What the task asks:
Quote the entries word for word. Omit the pictures.

BEGIN Records provided

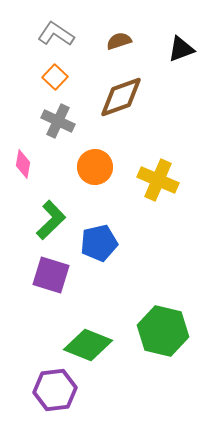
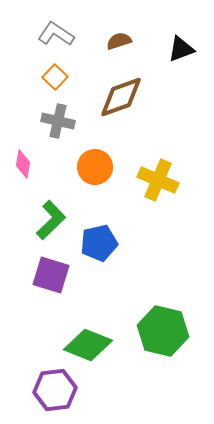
gray cross: rotated 12 degrees counterclockwise
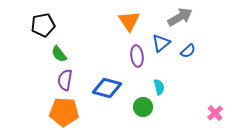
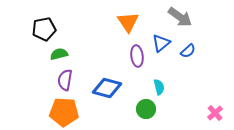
gray arrow: rotated 65 degrees clockwise
orange triangle: moved 1 px left, 1 px down
black pentagon: moved 1 px right, 4 px down
green semicircle: rotated 114 degrees clockwise
green circle: moved 3 px right, 2 px down
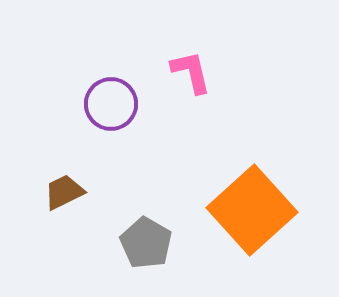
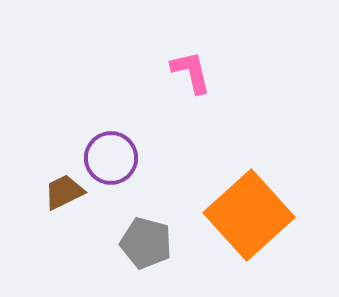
purple circle: moved 54 px down
orange square: moved 3 px left, 5 px down
gray pentagon: rotated 15 degrees counterclockwise
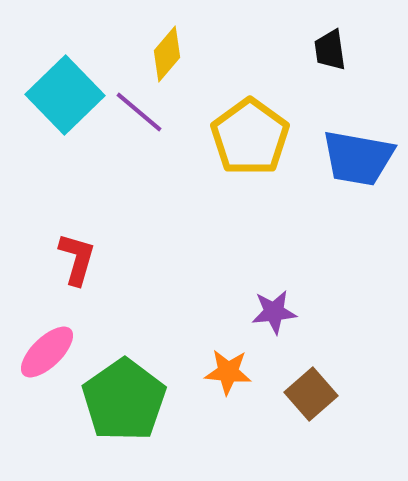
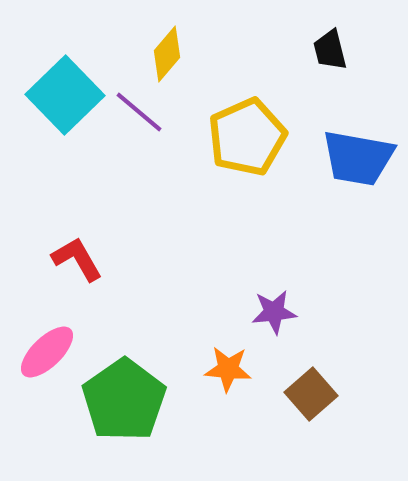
black trapezoid: rotated 6 degrees counterclockwise
yellow pentagon: moved 3 px left; rotated 12 degrees clockwise
red L-shape: rotated 46 degrees counterclockwise
orange star: moved 3 px up
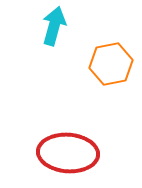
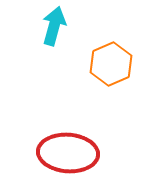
orange hexagon: rotated 12 degrees counterclockwise
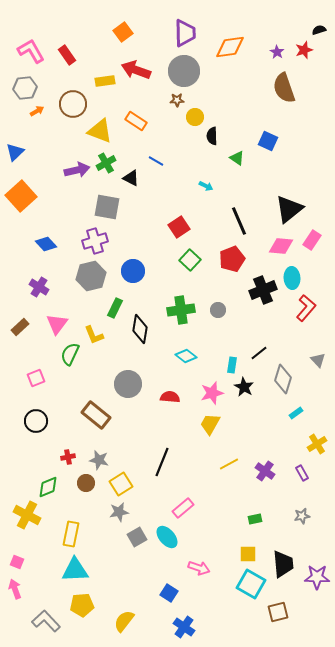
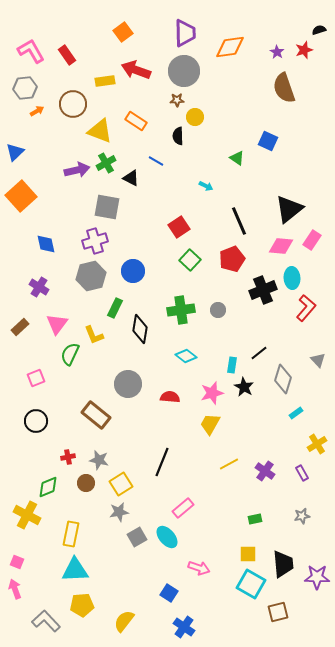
black semicircle at (212, 136): moved 34 px left
blue diamond at (46, 244): rotated 30 degrees clockwise
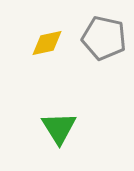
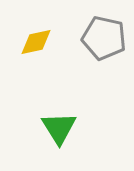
yellow diamond: moved 11 px left, 1 px up
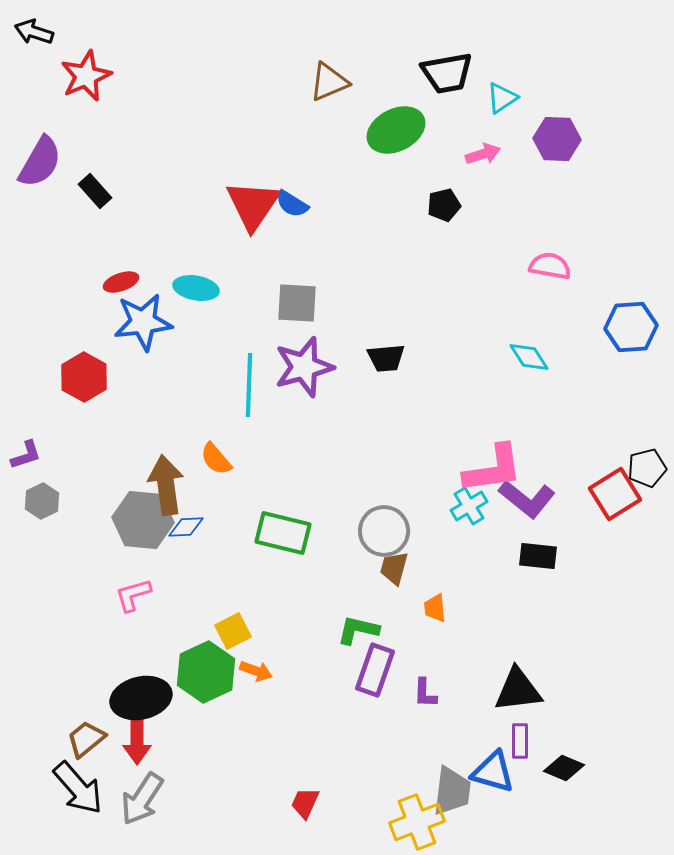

END Records provided

Written answer:
gray cross: rotated 12 degrees counterclockwise
gray arrow: rotated 65 degrees clockwise
orange triangle: moved 1 px left, 1 px down
black pentagon: moved 1 px right, 4 px down
green semicircle: rotated 114 degrees clockwise
green circle: moved 3 px right, 2 px down
purple circle: moved 54 px down
orange square: moved 3 px left, 5 px down
gray pentagon: rotated 15 degrees counterclockwise
black trapezoid: rotated 6 degrees counterclockwise
yellow pentagon: moved 3 px left; rotated 12 degrees clockwise
red L-shape: rotated 46 degrees counterclockwise
orange star: moved 3 px up
orange hexagon: rotated 12 degrees counterclockwise
black semicircle at (212, 136): moved 34 px left
blue diamond at (46, 244): rotated 30 degrees clockwise
yellow diamond: moved 11 px left, 1 px up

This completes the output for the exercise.